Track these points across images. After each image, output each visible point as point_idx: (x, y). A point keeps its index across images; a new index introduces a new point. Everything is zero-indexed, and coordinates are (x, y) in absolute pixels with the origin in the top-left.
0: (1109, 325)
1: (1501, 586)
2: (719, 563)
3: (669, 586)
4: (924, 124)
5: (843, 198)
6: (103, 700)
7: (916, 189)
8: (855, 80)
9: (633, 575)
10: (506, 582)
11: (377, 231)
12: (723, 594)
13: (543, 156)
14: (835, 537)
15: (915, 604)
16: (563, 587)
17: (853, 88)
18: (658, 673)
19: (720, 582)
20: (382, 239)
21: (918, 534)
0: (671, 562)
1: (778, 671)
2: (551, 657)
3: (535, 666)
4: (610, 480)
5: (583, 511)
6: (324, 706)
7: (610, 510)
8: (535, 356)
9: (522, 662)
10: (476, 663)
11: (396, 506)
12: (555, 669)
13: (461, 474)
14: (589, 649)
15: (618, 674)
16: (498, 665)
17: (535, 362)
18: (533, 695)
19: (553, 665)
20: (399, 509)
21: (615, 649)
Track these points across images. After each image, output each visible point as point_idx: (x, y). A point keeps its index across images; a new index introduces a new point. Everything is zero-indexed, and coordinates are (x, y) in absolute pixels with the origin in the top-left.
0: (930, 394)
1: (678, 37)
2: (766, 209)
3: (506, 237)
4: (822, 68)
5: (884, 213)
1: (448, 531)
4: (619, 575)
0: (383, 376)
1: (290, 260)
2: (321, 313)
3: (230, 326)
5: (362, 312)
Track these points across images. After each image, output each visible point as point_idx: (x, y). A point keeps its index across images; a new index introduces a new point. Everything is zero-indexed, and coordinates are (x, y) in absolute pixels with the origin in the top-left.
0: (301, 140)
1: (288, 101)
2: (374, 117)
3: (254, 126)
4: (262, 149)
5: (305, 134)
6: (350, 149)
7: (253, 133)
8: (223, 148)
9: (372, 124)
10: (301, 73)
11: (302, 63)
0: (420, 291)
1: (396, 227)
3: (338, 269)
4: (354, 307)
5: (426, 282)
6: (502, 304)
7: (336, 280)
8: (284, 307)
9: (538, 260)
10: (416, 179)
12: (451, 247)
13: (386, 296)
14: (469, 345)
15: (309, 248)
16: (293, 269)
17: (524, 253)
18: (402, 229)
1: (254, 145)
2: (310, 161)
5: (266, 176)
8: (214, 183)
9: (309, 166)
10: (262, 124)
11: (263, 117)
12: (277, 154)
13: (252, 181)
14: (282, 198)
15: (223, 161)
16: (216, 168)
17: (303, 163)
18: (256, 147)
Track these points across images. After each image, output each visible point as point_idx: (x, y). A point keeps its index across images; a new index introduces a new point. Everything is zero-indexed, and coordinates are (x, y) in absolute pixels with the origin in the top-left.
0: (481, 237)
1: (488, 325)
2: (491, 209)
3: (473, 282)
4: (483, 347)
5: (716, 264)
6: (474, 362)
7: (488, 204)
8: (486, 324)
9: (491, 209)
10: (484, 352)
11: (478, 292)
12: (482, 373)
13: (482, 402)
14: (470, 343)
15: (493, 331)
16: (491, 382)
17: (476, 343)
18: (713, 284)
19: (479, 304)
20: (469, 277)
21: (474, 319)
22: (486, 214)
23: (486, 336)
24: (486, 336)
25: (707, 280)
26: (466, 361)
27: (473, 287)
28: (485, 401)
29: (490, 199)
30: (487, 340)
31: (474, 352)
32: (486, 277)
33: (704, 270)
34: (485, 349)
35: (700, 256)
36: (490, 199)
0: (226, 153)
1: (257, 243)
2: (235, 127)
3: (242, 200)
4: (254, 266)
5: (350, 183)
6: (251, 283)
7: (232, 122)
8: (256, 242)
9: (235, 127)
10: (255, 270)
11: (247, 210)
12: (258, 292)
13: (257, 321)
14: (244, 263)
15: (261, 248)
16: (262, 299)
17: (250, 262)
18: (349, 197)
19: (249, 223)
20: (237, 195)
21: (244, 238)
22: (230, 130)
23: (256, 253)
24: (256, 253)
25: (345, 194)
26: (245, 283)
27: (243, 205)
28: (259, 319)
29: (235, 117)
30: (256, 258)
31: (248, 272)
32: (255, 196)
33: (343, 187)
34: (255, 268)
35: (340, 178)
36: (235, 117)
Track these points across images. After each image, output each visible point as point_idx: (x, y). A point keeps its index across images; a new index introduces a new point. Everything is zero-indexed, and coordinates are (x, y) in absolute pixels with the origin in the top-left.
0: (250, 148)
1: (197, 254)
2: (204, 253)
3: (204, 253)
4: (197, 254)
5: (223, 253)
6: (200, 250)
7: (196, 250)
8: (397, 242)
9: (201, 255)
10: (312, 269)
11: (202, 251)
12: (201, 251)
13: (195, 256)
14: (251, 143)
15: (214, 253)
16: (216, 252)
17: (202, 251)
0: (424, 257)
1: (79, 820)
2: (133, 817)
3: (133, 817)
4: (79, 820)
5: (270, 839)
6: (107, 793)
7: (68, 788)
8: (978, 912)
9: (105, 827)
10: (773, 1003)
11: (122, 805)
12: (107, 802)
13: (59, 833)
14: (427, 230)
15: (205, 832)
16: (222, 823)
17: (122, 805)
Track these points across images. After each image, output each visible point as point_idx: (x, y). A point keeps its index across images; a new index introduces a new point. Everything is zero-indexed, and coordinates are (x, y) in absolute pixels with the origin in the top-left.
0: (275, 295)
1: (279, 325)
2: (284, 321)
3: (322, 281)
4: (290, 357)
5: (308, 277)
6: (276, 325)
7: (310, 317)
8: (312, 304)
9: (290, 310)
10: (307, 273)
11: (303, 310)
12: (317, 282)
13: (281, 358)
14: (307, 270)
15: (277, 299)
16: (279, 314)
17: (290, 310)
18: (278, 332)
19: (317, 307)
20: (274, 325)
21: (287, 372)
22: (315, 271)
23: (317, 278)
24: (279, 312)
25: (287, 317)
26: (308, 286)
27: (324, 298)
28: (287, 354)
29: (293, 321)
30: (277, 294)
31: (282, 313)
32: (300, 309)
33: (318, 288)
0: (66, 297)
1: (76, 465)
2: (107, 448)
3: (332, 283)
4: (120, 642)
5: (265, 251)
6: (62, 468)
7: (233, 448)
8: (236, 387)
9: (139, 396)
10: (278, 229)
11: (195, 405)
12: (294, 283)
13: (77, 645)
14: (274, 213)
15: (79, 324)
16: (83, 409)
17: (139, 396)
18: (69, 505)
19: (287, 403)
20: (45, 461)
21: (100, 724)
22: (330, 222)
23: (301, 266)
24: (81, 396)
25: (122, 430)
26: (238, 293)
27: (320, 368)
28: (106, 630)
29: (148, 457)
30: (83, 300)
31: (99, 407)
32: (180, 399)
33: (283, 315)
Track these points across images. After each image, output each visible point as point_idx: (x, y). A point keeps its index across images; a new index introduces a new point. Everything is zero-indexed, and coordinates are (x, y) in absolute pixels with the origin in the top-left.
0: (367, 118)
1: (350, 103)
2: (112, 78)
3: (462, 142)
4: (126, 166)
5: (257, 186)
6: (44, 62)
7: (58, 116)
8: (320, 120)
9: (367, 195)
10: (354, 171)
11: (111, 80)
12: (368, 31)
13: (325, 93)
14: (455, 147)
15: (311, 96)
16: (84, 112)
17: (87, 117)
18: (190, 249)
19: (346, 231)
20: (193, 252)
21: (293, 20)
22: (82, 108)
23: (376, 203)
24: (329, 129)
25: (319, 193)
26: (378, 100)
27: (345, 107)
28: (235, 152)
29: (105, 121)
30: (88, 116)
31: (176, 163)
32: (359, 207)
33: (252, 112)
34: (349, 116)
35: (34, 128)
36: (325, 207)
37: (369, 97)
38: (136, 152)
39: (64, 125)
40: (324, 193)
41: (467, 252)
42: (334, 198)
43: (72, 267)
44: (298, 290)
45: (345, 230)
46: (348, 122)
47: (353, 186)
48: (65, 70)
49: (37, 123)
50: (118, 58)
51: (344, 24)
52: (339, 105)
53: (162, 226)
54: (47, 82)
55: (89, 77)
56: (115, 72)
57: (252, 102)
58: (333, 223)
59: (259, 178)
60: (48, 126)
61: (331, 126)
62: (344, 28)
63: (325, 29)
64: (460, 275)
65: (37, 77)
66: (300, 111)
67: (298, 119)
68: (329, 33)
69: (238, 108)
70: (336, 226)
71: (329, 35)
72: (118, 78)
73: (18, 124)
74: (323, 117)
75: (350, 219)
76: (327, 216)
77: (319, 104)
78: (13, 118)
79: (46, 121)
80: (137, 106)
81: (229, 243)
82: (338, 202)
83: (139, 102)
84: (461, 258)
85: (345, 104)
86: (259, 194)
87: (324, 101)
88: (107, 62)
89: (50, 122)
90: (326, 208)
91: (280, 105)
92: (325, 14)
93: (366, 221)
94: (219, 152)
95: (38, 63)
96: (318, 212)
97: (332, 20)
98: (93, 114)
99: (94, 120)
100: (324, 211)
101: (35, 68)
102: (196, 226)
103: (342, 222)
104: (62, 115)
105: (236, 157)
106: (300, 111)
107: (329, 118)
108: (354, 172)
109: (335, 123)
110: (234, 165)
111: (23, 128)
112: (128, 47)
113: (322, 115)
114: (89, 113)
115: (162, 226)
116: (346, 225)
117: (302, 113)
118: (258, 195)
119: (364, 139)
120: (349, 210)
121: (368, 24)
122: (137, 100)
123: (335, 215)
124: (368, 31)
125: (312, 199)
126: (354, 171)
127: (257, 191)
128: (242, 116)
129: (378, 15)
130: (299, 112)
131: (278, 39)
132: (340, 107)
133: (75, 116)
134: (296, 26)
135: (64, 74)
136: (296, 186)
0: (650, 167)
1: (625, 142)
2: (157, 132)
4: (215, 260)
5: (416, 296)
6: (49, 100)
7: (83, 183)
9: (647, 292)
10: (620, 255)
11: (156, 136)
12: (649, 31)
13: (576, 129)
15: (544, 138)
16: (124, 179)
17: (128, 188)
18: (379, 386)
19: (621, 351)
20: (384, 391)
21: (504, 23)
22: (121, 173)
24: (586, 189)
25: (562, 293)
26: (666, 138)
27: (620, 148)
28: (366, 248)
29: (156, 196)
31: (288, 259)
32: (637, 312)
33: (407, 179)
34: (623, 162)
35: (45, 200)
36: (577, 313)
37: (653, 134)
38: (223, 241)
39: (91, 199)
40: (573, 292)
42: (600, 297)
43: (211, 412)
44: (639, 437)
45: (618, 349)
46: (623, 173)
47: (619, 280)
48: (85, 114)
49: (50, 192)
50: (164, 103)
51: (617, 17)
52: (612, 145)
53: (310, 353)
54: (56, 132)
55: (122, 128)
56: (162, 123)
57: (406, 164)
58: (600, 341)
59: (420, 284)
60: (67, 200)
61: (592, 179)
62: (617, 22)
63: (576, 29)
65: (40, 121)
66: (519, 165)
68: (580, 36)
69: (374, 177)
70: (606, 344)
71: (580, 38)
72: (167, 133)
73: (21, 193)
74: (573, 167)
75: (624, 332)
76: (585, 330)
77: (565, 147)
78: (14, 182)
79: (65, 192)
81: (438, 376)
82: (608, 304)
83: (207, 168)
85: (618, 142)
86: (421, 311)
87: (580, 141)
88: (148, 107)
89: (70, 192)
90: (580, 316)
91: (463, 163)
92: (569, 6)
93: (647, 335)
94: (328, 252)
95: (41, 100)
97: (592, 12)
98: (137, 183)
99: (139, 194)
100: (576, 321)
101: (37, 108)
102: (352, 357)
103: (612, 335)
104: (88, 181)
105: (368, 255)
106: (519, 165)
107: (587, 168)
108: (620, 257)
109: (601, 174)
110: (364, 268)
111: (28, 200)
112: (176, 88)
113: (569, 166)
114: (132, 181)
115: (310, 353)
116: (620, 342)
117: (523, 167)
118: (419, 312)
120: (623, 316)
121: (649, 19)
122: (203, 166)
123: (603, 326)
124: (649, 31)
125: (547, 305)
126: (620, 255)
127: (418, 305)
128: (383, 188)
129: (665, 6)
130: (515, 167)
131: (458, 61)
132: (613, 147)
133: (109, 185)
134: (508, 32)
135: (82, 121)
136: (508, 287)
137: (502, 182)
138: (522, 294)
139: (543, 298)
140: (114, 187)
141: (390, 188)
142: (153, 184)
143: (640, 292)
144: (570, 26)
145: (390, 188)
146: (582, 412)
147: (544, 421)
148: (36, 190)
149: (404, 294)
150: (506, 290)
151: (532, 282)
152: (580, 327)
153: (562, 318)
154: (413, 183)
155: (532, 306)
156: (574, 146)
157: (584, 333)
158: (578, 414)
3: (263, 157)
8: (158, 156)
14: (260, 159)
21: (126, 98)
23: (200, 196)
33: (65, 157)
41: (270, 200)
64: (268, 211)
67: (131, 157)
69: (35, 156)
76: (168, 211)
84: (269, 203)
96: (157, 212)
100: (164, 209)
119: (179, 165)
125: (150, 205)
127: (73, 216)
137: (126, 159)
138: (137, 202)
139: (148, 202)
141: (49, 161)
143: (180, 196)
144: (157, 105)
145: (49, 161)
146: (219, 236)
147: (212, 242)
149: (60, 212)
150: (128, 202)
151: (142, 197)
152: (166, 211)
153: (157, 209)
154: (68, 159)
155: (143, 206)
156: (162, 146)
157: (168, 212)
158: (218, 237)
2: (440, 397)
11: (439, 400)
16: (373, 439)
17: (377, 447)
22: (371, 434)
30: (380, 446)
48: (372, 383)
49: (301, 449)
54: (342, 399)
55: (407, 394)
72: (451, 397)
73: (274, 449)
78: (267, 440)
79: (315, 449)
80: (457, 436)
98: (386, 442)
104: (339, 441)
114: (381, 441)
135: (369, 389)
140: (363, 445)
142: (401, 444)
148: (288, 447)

◆ ◆ ◆ ◆ ◆ ◆ ◆

Can you extract and repeat verbatim the part of the items that opens with the line containing "137: (502, 182)" and closes with the line containing "154: (413, 183)", both of those lines included?

## [RESULT OF THE EXERCISE]
137: (502, 182)
138: (522, 294)
139: (543, 298)
140: (114, 187)
141: (390, 188)
142: (153, 184)
143: (640, 292)
144: (570, 26)
145: (390, 188)
146: (582, 412)
147: (544, 421)
148: (36, 190)
149: (404, 294)
150: (506, 290)
151: (532, 282)
152: (580, 327)
153: (562, 318)
154: (413, 183)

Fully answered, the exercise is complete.